Data to process START

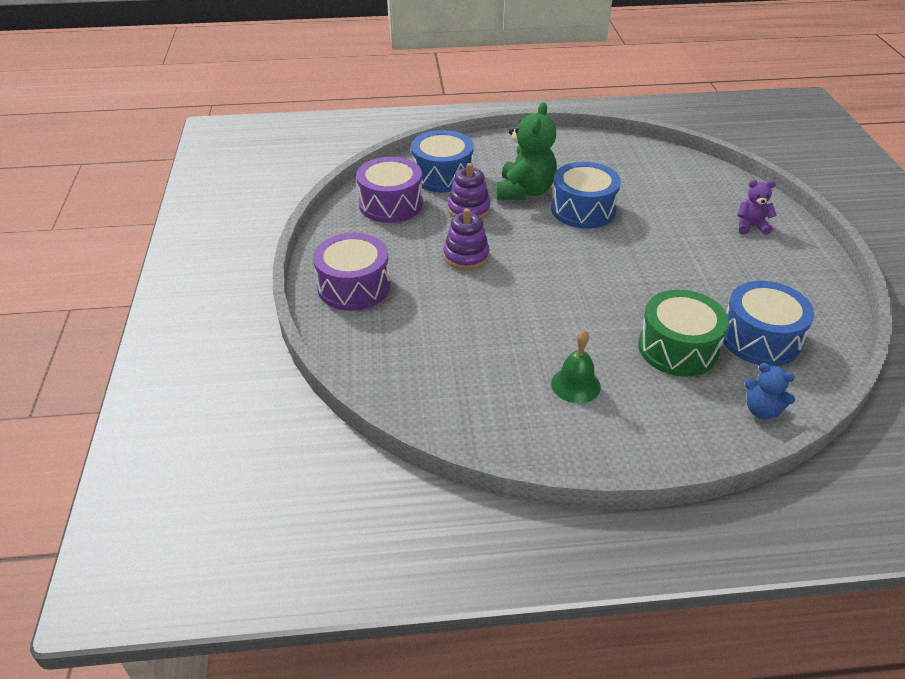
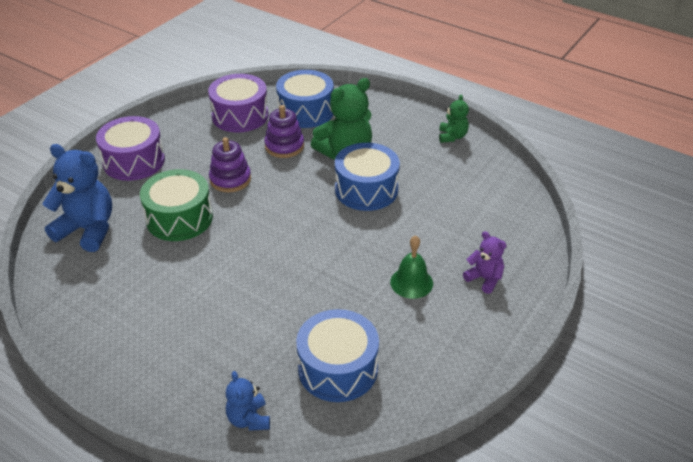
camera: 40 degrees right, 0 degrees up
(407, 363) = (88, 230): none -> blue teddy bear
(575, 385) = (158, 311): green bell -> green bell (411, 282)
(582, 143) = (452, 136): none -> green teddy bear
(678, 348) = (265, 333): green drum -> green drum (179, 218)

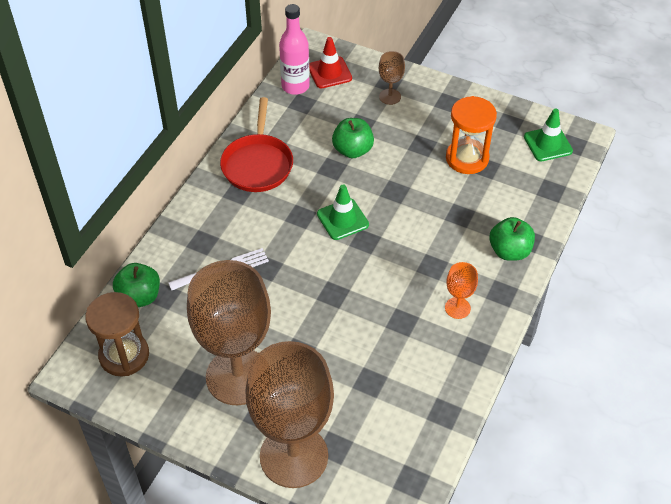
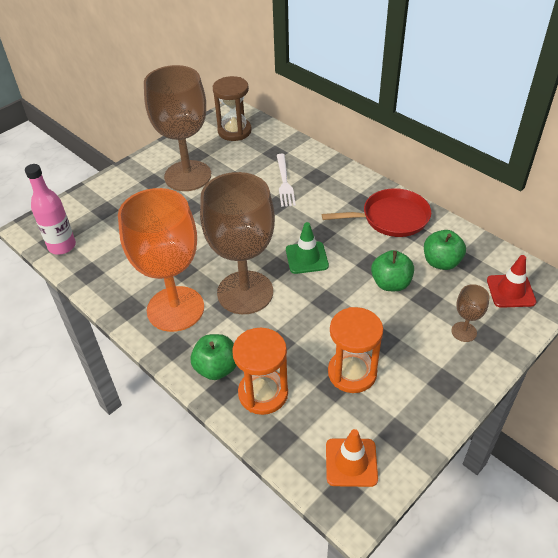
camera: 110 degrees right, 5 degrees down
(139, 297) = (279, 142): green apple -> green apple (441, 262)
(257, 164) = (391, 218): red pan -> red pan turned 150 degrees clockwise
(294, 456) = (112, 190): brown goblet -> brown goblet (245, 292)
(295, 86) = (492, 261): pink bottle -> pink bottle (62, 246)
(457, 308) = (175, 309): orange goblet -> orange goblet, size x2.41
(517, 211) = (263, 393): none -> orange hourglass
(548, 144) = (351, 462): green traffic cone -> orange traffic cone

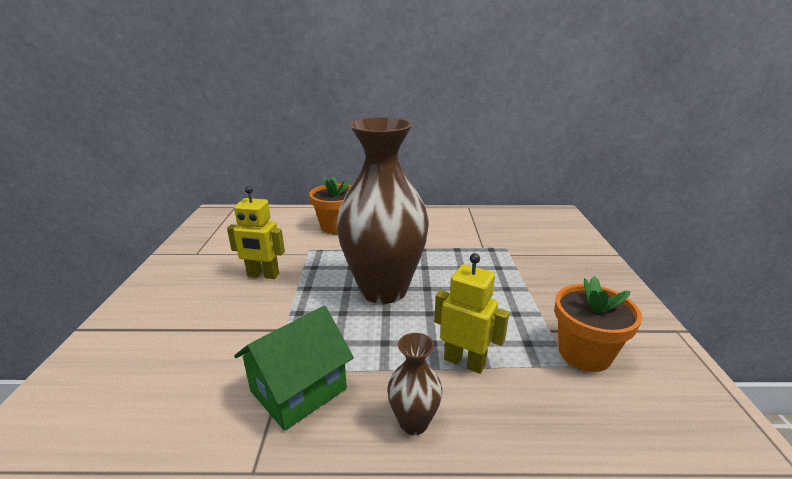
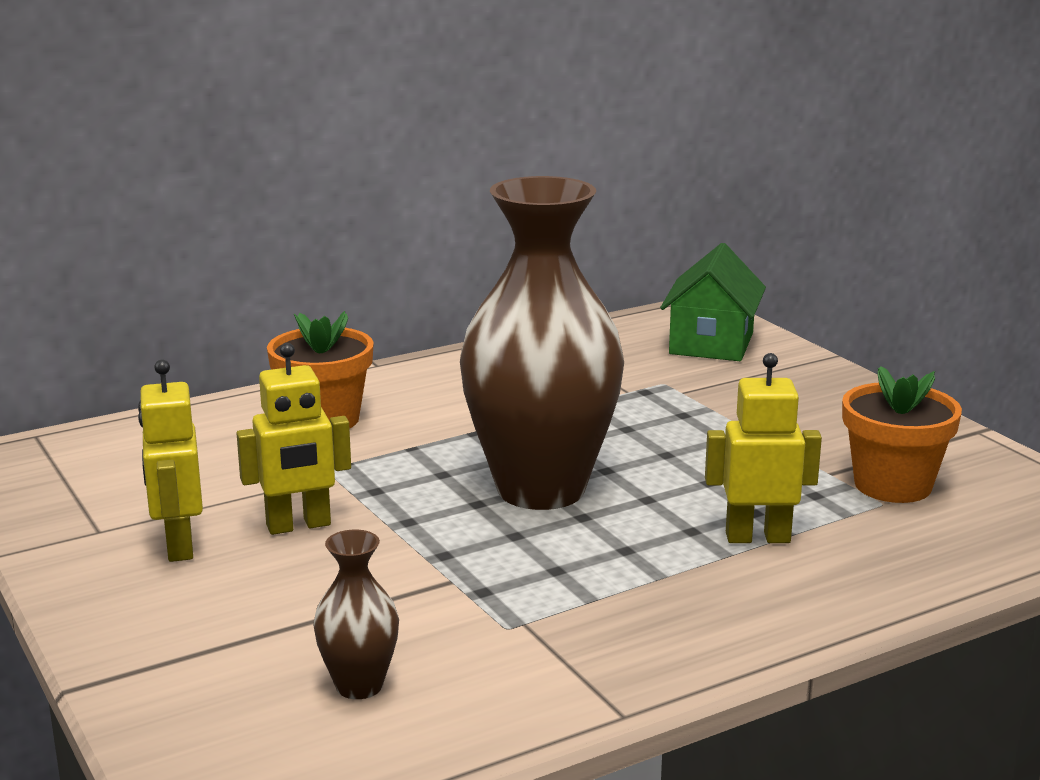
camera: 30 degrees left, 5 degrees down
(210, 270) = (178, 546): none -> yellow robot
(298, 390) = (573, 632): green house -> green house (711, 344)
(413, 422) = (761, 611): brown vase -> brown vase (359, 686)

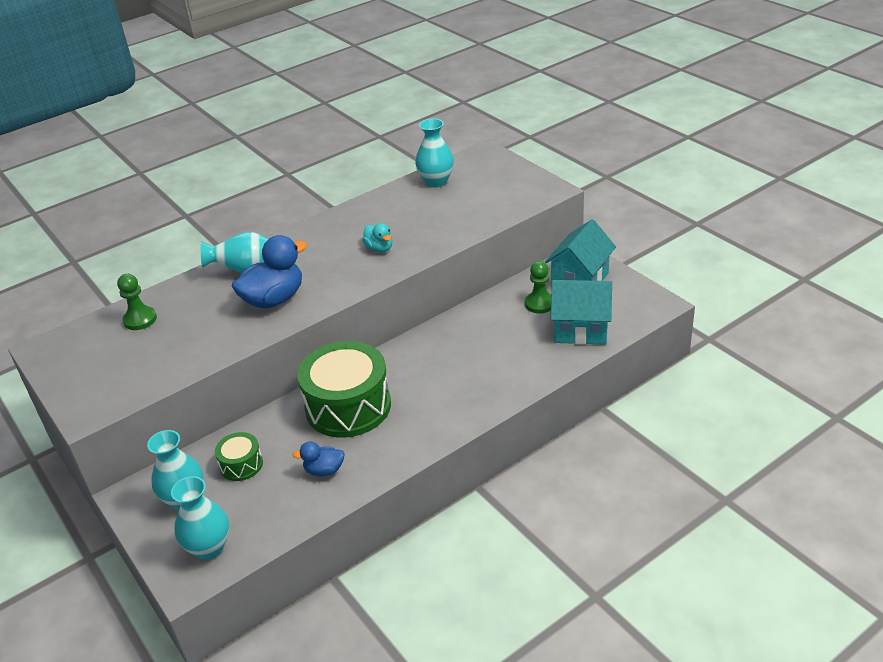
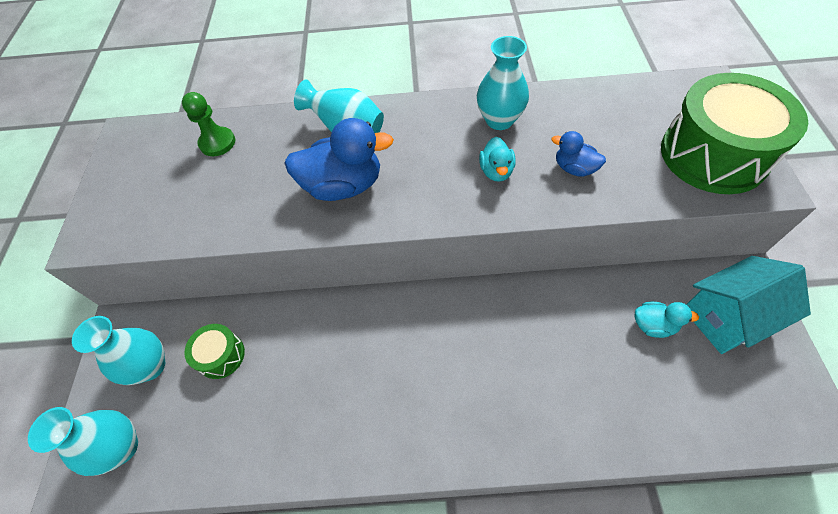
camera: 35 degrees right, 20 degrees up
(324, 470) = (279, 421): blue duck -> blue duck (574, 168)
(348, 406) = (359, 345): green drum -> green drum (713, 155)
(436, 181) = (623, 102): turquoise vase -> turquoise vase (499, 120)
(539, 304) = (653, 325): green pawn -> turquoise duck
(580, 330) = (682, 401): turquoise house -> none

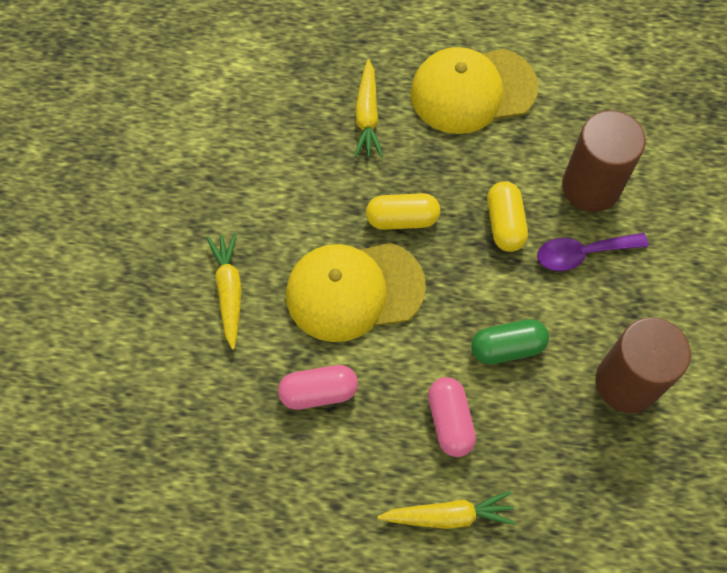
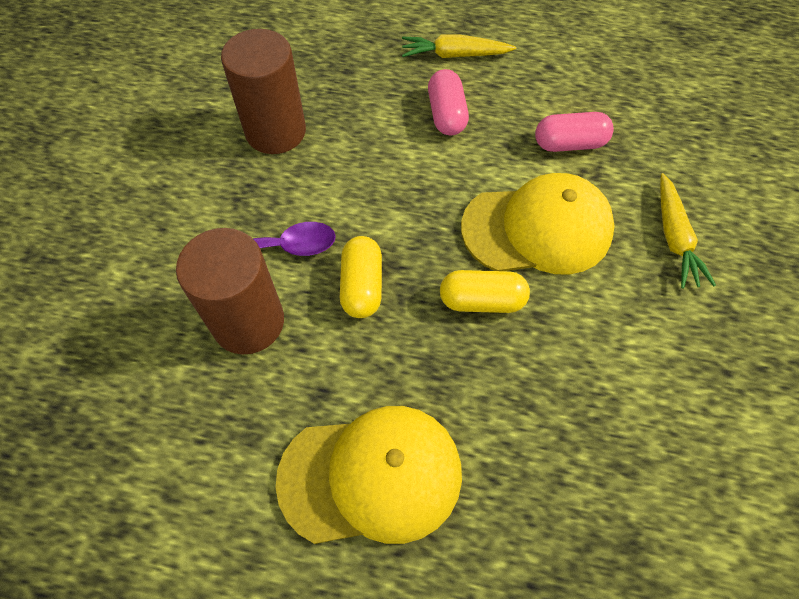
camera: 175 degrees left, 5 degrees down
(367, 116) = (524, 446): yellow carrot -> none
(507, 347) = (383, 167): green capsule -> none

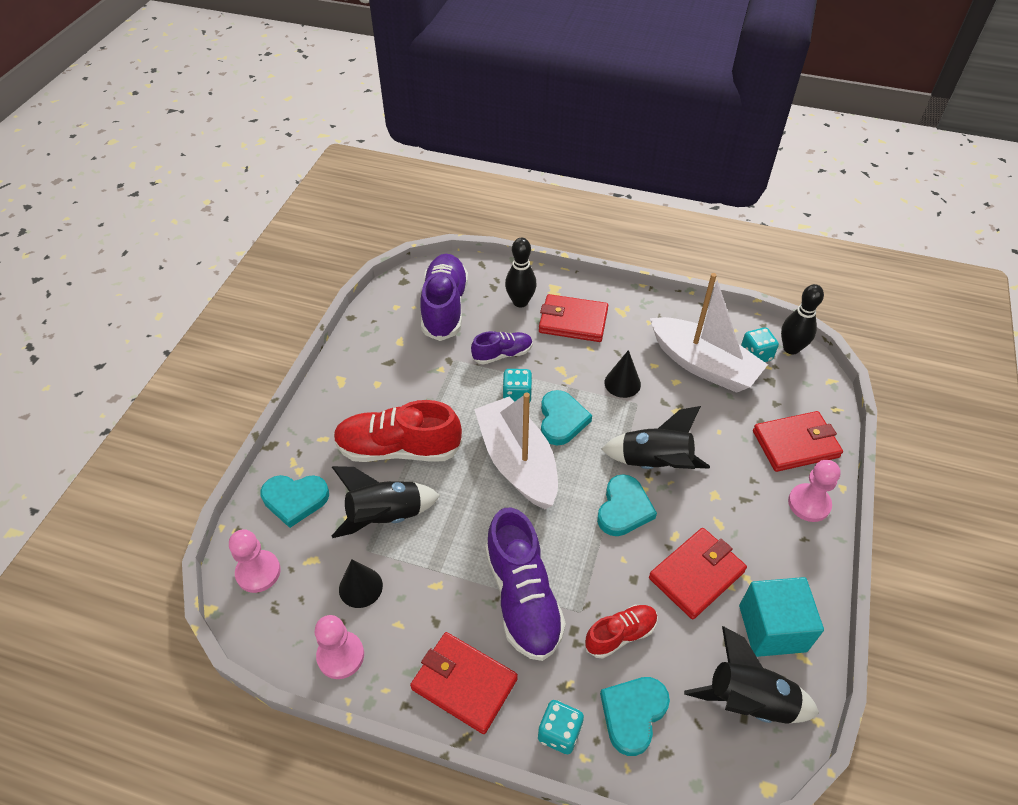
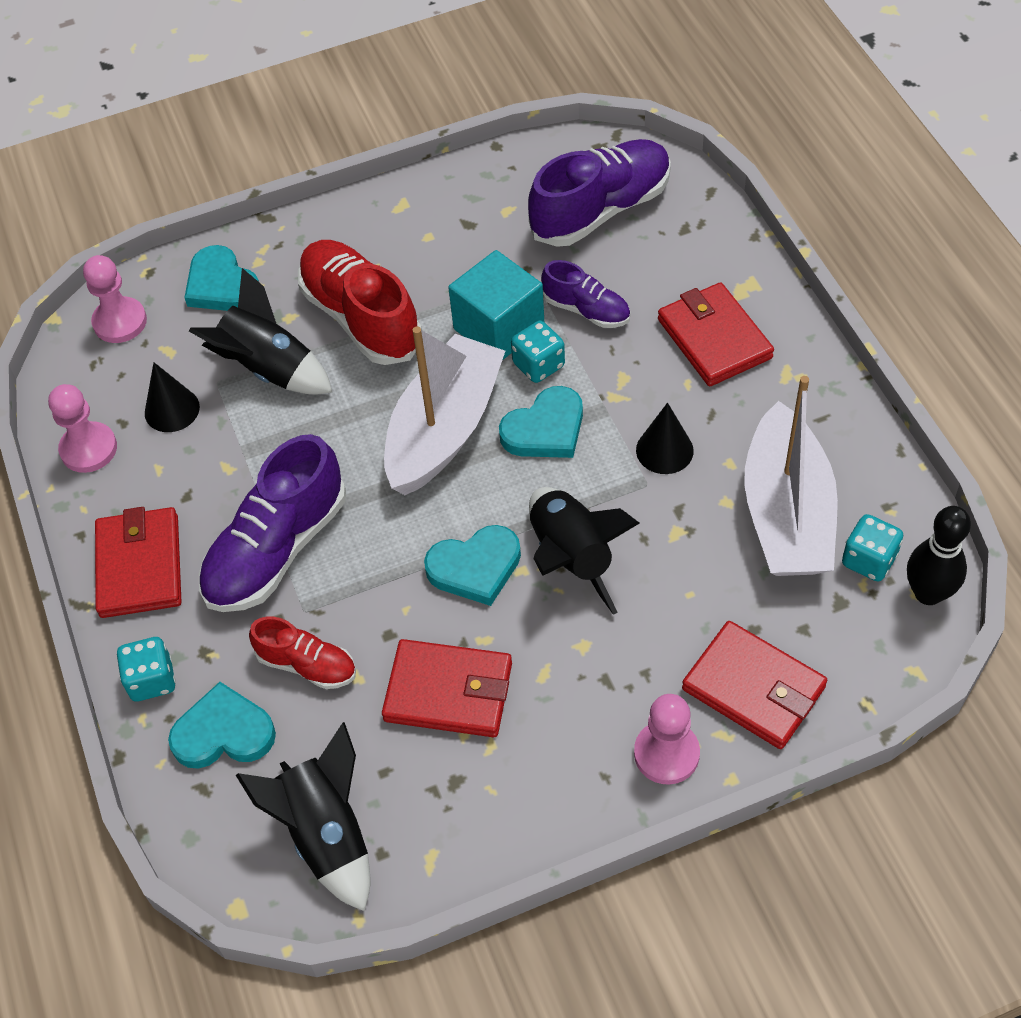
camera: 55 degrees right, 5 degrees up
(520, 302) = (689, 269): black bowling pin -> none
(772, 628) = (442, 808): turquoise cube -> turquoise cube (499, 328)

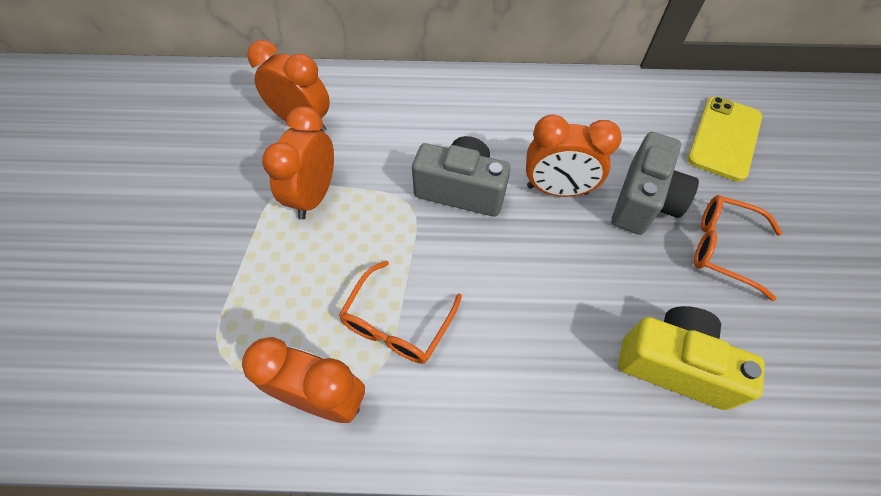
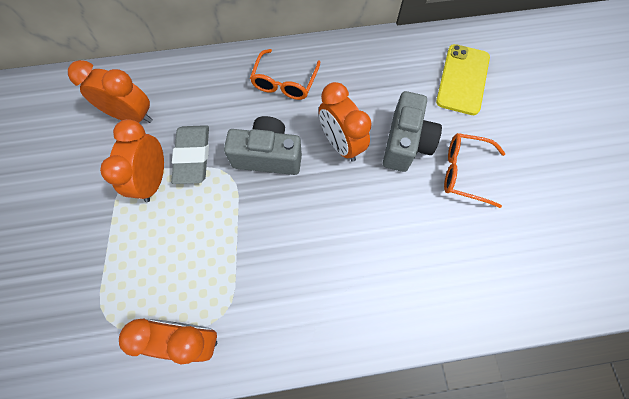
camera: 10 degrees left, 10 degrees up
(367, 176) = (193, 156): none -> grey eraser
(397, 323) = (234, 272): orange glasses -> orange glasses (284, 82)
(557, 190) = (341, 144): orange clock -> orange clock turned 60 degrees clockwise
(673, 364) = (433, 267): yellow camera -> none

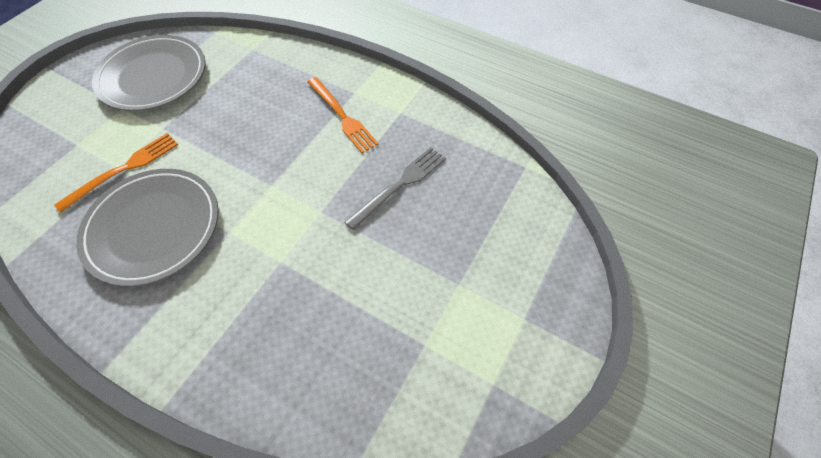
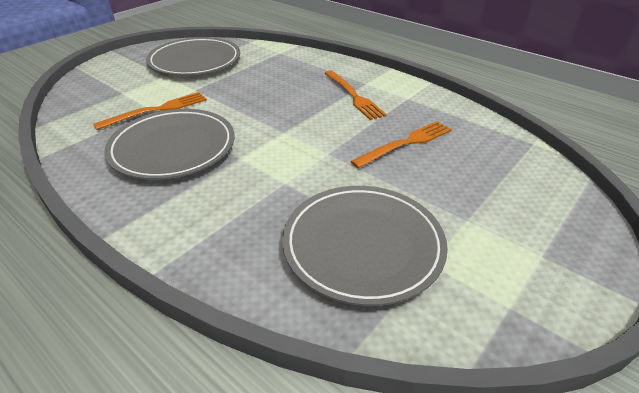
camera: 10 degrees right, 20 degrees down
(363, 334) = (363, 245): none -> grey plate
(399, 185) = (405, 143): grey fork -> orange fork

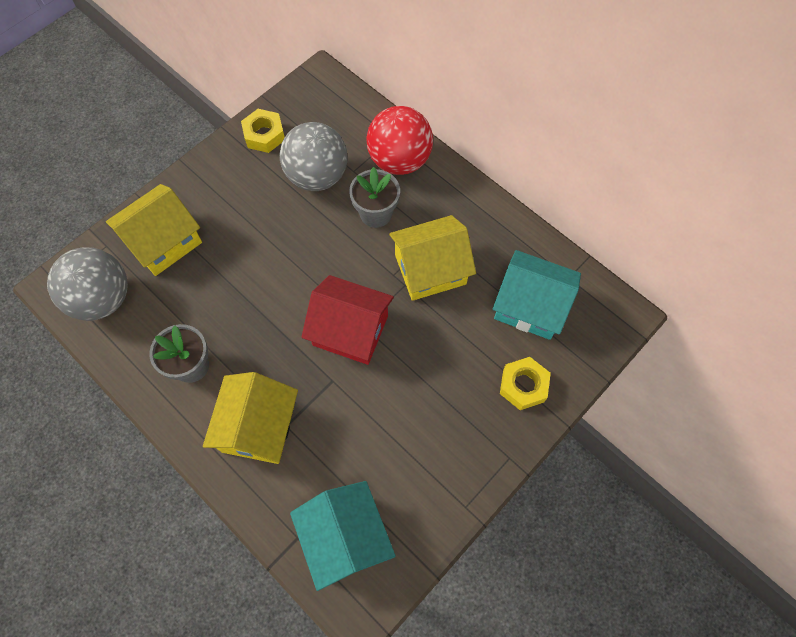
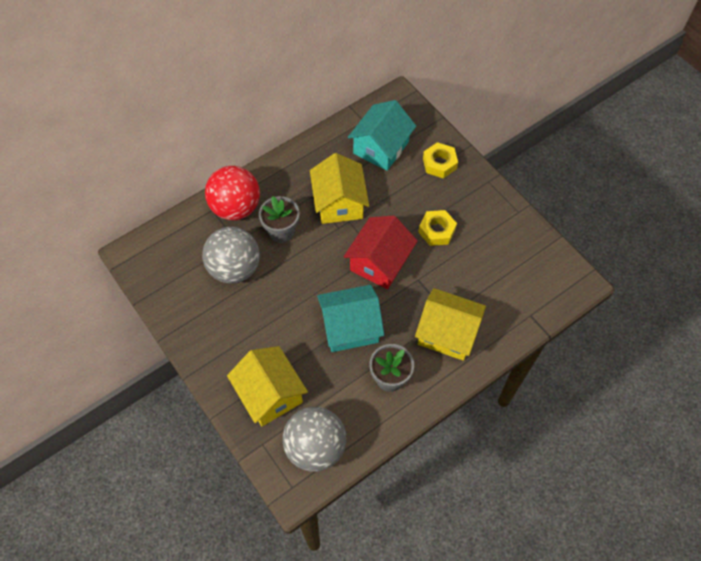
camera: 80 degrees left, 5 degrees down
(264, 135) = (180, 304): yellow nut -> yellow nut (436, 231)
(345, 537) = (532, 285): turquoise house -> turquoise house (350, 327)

Data to process END

• [Task item] The data should be printed again unchanged; leave its pictures out.

• [Problem solution]
camera: 40 degrees right, 0 degrees up
(407, 363) = (88, 230): none -> blue teddy bear
(575, 385) = (158, 311): green bell -> green bell (411, 282)
(582, 143) = (452, 136): none -> green teddy bear
(678, 348) = (265, 333): green drum -> green drum (179, 218)

camera: 110 degrees right, 5 degrees down
(139, 297) = (279, 142): green apple -> green apple (441, 262)
(257, 164) = (391, 218): red pan -> red pan turned 150 degrees clockwise
(294, 456) = (112, 190): brown goblet -> brown goblet (245, 292)
(295, 86) = (492, 261): pink bottle -> pink bottle (62, 246)
(457, 308) = (175, 309): orange goblet -> orange goblet, size x2.41
(517, 211) = (263, 393): none -> orange hourglass
(548, 144) = (351, 462): green traffic cone -> orange traffic cone

camera: 30 degrees left, 5 degrees down
(210, 270) = (178, 546): none -> yellow robot
(298, 390) = (573, 632): green house -> green house (711, 344)
(413, 422) = (761, 611): brown vase -> brown vase (359, 686)

camera: 35 degrees right, 20 degrees up
(324, 470) = (279, 421): blue duck -> blue duck (574, 168)
(348, 406) = (359, 345): green drum -> green drum (713, 155)
(436, 181) = (623, 102): turquoise vase -> turquoise vase (499, 120)
(539, 304) = (653, 325): green pawn -> turquoise duck
(580, 330) = (682, 401): turquoise house -> none

camera: 175 degrees left, 5 degrees down
(367, 116) = (524, 446): yellow carrot -> none
(507, 347) = (383, 167): green capsule -> none

camera: 55 degrees right, 5 degrees up
(520, 302) = (689, 269): black bowling pin -> none
(772, 628) = (442, 808): turquoise cube -> turquoise cube (499, 328)

camera: 10 degrees left, 10 degrees up
(367, 176) = (193, 156): none -> grey eraser
(397, 323) = (234, 272): orange glasses -> orange glasses (284, 82)
(557, 190) = (341, 144): orange clock -> orange clock turned 60 degrees clockwise
(673, 364) = (433, 267): yellow camera -> none

camera: 10 degrees right, 20 degrees down
(363, 334) = (363, 245): none -> grey plate
(399, 185) = (405, 143): grey fork -> orange fork

camera: 80 degrees left, 5 degrees down
(264, 135) = (180, 304): yellow nut -> yellow nut (436, 231)
(345, 537) = (532, 285): turquoise house -> turquoise house (350, 327)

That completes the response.